— Start of Provided material —
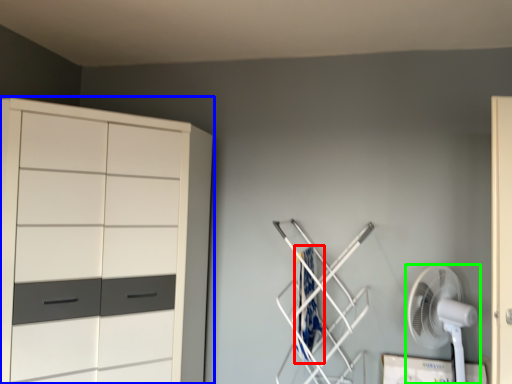
Question: Which object is positioned closest to laundry (highlighted by a red box)? Select from cupboard (highlighted by a blue box) and mechanical fan (highlighted by a green box).

Choices:
 (A) cupboard
 (B) mechanical fan

Answer: (B)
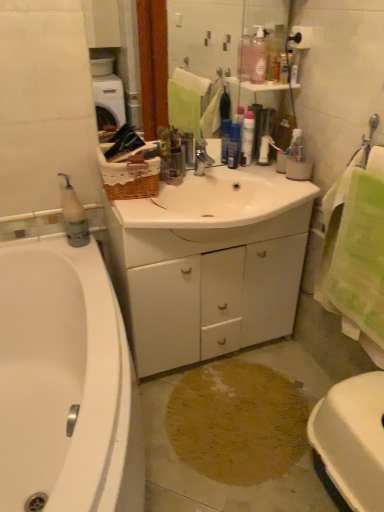
Locate an element on the screen. The image size is (384, 512). free space above brown textured rug at center (from a real-world perspective) is located at coordinates (221, 411).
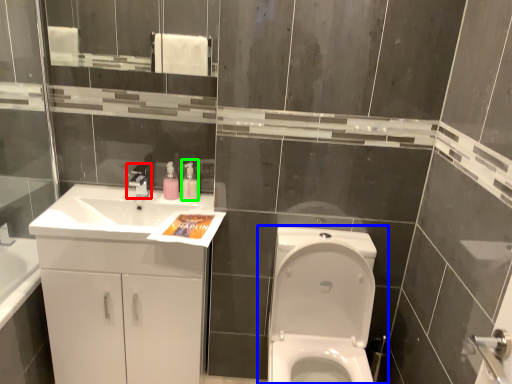
Question: Estimate the real-world distances between objects in this image. Which object is farther from tap (highlighted by a red box), toilet (highlighted by a blue box) or soap dispenser (highlighted by a green box)?

Choices:
 (A) toilet
 (B) soap dispenser

Answer: (A)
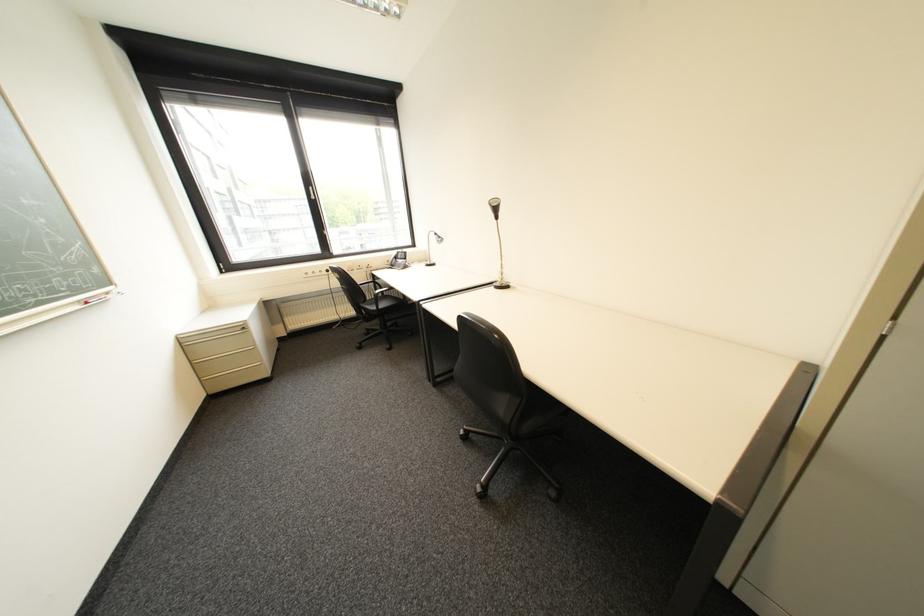
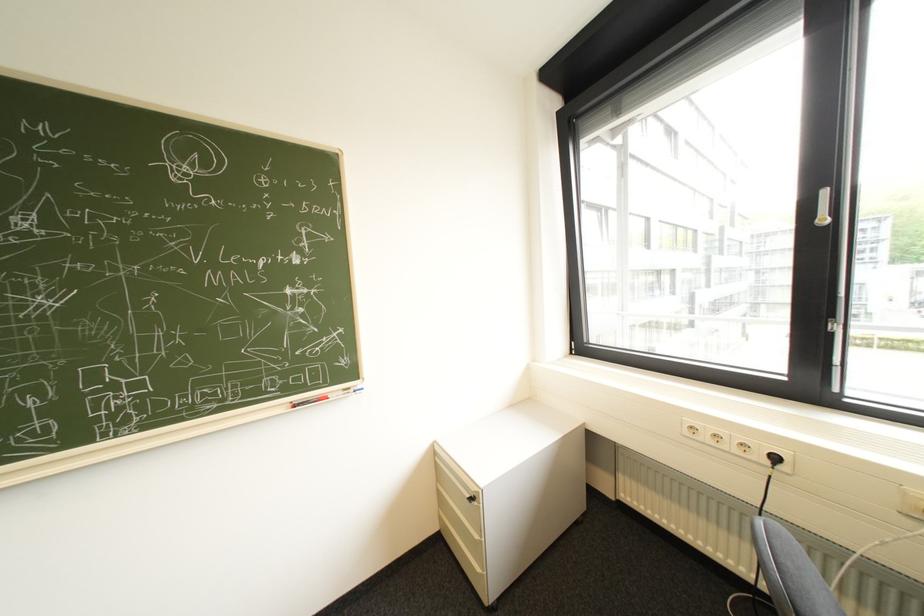
The point at (253, 329) is marked in the first image. Where is the corresponding point in the second image?

(482, 499)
— End of Provided material —
- Written instruction:
Copy the records above line for line, leaving out the pictures.

- Full output:
Question: Which object is positioned closest to laundry (highlighted by a red box)? Select from cupboard (highlighted by a blue box) and mechanical fan (highlighted by a green box).

Choices:
 (A) cupboard
 (B) mechanical fan

Answer: (B)
Locate an element on the screen. The image size is (384, 512). free space above brown textured rug at center (from a real-world perspective) is located at coordinates (221, 411).
Question: Estimate the real-world distances between objects in this image. Which object is farther from tap (highlighted by a red box), toilet (highlighted by a blue box) or soap dispenser (highlighted by a green box)?

Choices:
 (A) toilet
 (B) soap dispenser

Answer: (A)
The point at (253, 329) is marked in the first image. Where is the corresponding point in the second image?

(482, 499)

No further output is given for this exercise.